JOB. Return the data below exactly, but only from the line containing "grey plane: [260,241,337,306]" through the line containing "green plane: [262,455,379,560]", with both of those lines included.

[Recorded data]
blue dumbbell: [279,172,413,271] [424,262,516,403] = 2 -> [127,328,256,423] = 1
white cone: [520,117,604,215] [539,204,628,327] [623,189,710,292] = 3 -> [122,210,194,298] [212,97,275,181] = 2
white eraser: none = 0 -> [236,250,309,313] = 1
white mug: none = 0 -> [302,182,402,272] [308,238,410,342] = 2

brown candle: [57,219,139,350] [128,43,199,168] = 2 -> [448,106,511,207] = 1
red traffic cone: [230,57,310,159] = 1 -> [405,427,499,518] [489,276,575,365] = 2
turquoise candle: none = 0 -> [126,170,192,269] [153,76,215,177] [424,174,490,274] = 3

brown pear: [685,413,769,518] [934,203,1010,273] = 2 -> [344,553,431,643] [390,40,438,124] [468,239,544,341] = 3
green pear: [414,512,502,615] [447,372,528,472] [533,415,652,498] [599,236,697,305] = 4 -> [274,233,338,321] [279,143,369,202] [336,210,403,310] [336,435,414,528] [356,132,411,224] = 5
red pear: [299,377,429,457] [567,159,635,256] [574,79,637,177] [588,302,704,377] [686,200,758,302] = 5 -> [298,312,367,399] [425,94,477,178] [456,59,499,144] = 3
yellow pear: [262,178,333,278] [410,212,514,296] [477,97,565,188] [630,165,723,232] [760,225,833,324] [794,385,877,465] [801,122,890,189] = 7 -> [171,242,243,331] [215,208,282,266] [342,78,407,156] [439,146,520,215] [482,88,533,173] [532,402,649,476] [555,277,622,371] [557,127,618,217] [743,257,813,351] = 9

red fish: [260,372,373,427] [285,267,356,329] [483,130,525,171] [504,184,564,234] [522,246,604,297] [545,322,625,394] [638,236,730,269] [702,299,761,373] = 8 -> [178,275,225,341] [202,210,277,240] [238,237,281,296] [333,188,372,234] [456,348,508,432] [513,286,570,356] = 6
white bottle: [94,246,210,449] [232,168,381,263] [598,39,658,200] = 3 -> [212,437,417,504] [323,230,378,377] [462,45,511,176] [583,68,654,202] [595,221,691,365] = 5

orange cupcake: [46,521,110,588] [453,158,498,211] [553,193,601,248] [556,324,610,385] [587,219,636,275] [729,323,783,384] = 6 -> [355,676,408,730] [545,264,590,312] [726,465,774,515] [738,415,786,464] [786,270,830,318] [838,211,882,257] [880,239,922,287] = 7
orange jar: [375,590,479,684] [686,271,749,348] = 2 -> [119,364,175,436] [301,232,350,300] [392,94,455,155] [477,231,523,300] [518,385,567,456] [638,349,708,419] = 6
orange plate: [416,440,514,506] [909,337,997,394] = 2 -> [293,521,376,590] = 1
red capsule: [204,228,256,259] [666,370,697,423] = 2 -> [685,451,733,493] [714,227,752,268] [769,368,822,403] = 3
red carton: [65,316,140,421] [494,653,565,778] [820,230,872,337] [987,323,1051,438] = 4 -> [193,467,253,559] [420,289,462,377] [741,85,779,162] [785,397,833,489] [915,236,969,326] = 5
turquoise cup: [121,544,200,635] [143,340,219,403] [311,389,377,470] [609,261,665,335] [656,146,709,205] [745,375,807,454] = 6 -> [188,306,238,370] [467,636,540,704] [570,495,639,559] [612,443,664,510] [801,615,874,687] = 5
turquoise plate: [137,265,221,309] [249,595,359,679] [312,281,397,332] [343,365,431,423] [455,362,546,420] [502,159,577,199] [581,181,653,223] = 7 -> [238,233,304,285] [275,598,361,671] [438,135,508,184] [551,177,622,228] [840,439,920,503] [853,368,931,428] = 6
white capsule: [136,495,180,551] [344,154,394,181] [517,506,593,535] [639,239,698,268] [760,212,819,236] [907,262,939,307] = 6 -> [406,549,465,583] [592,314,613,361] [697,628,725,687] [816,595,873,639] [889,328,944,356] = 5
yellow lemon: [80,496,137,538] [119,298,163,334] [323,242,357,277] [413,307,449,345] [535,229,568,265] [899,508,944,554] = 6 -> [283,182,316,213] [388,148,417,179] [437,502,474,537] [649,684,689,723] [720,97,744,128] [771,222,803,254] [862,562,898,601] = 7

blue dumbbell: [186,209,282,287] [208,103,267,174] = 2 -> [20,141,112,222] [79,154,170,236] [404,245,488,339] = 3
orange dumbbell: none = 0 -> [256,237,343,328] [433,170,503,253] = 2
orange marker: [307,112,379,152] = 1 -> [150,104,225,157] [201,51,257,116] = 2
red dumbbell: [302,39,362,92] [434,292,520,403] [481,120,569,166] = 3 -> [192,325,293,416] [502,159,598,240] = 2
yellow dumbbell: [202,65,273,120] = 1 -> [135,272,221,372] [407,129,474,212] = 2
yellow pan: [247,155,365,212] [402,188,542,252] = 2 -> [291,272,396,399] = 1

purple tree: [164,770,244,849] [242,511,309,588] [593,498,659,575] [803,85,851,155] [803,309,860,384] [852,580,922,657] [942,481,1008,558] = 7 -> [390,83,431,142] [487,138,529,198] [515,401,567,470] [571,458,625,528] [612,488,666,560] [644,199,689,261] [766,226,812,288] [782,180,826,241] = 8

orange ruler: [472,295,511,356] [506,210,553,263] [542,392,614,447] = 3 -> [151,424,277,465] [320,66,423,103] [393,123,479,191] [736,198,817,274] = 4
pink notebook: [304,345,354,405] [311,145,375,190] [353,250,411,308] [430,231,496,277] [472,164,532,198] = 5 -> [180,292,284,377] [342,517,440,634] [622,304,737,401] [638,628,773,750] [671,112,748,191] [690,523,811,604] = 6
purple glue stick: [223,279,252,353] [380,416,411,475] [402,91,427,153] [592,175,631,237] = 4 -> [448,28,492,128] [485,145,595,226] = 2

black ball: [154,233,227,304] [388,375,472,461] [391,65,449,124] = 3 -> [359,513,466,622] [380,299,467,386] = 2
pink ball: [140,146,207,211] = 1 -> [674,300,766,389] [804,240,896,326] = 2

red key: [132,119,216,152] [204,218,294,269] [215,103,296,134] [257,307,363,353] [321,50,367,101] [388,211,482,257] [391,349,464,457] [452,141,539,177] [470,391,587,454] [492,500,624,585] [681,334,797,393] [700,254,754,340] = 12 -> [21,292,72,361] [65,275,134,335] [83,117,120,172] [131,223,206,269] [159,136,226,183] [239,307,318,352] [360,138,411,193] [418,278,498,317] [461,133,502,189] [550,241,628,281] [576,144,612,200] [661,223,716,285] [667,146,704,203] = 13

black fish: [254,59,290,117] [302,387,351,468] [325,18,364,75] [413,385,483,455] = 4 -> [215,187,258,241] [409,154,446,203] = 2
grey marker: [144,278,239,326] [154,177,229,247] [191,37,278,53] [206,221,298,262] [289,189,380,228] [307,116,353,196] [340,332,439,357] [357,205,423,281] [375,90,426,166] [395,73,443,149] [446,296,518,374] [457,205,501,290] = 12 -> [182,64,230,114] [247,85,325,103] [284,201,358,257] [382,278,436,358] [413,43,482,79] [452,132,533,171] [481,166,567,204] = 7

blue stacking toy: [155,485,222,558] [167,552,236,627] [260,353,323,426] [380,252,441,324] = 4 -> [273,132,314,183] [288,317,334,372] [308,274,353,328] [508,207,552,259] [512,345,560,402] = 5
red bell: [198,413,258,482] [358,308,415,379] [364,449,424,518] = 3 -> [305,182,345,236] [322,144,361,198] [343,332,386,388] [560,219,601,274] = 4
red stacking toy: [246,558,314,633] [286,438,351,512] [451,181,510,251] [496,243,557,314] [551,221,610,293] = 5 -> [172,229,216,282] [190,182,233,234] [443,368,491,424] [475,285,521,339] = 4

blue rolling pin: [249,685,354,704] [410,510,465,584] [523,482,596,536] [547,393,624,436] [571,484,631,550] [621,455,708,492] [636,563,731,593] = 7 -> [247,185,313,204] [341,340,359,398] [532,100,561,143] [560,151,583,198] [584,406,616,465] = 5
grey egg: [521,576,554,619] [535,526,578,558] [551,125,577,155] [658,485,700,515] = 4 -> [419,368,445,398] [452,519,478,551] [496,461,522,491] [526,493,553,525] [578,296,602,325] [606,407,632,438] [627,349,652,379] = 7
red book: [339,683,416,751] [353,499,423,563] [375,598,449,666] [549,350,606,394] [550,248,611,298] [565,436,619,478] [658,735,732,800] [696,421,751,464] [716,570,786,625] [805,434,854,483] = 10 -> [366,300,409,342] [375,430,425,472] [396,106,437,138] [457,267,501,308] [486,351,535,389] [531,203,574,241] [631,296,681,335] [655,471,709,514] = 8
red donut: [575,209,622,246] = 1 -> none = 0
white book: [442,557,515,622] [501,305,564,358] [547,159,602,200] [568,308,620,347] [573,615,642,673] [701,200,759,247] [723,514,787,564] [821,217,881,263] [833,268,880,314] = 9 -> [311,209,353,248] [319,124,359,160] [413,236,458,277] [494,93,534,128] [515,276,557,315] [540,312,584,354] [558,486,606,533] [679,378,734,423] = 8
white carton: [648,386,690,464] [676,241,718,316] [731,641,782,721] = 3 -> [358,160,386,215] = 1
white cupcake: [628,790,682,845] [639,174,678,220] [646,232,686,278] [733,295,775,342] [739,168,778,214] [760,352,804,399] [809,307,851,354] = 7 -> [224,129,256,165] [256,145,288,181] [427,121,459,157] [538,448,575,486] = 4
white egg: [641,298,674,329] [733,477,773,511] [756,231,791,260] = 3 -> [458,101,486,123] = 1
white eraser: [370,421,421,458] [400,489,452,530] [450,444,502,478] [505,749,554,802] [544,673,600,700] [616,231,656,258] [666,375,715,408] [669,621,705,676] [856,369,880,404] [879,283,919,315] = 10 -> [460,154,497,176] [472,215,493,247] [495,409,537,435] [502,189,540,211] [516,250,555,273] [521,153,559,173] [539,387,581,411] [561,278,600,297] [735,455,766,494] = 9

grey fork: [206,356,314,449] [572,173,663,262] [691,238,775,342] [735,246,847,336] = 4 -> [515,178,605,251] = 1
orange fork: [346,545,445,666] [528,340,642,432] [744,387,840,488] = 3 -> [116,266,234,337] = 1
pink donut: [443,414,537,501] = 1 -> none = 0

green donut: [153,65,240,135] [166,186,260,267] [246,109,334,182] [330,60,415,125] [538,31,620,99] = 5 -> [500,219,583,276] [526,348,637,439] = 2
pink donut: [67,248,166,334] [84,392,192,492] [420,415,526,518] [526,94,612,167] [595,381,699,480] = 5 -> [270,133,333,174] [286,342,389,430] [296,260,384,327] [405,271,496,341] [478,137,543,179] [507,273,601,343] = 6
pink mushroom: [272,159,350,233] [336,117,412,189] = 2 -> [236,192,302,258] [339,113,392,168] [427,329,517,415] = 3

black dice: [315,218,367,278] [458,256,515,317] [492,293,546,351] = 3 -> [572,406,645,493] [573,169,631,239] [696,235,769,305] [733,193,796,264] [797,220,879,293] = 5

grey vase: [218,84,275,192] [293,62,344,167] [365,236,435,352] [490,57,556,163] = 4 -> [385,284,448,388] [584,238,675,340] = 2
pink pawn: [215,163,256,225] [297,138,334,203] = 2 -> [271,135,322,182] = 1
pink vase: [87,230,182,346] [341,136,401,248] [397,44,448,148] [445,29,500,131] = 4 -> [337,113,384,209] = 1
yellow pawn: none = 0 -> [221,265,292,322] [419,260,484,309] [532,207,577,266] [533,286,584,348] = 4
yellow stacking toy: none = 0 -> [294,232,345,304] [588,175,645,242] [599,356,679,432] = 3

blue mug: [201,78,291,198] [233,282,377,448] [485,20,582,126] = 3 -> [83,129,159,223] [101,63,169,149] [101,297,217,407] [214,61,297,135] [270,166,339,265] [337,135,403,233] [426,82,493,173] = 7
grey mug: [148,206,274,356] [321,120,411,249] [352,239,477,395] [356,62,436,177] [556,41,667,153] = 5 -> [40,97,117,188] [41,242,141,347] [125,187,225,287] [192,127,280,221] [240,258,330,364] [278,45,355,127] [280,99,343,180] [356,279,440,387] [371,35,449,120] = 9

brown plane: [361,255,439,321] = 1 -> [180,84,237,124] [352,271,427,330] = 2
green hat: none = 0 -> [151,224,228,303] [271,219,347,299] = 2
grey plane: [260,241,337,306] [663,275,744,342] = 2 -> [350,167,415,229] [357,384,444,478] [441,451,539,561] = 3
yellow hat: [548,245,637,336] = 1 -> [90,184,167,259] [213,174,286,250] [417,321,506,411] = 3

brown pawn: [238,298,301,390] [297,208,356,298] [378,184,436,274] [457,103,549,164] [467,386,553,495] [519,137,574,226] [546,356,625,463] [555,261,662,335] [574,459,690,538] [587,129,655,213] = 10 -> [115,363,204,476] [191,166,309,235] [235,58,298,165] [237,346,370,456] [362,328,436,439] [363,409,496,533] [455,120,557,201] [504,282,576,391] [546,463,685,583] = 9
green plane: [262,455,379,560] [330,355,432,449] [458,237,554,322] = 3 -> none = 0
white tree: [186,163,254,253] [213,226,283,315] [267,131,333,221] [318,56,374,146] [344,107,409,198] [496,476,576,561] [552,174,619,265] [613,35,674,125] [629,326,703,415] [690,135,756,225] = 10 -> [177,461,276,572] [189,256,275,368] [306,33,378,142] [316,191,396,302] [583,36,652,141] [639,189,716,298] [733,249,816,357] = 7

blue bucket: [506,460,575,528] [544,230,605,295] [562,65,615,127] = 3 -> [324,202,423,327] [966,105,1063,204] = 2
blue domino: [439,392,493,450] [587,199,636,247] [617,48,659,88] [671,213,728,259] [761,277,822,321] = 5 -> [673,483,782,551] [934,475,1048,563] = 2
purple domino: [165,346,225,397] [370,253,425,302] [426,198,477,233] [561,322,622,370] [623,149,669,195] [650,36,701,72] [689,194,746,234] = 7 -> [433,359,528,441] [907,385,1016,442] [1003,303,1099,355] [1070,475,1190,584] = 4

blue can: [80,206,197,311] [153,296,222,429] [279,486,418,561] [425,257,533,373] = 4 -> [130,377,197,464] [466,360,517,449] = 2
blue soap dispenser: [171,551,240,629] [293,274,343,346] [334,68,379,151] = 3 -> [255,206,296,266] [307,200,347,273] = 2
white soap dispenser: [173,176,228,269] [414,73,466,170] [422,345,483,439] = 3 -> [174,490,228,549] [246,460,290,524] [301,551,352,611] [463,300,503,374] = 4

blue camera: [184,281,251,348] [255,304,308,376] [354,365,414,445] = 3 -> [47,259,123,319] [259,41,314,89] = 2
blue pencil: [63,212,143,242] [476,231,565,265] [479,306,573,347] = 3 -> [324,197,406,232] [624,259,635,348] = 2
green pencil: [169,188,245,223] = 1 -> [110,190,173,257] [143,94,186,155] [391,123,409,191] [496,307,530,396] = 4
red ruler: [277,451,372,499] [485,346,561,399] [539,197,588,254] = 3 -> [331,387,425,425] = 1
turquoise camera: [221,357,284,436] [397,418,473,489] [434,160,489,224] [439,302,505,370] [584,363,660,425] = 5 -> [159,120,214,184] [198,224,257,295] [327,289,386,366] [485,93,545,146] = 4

RESULT FOR THIS EXERCISE.
grey plane: [260,241,337,306] [663,275,744,342] = 2 -> [350,167,415,229] [357,384,444,478] [441,451,539,561] = 3
yellow hat: [548,245,637,336] = 1 -> [90,184,167,259] [213,174,286,250] [417,321,506,411] = 3

brown pawn: [238,298,301,390] [297,208,356,298] [378,184,436,274] [457,103,549,164] [467,386,553,495] [519,137,574,226] [546,356,625,463] [555,261,662,335] [574,459,690,538] [587,129,655,213] = 10 -> [115,363,204,476] [191,166,309,235] [235,58,298,165] [237,346,370,456] [362,328,436,439] [363,409,496,533] [455,120,557,201] [504,282,576,391] [546,463,685,583] = 9
green plane: [262,455,379,560] [330,355,432,449] [458,237,554,322] = 3 -> none = 0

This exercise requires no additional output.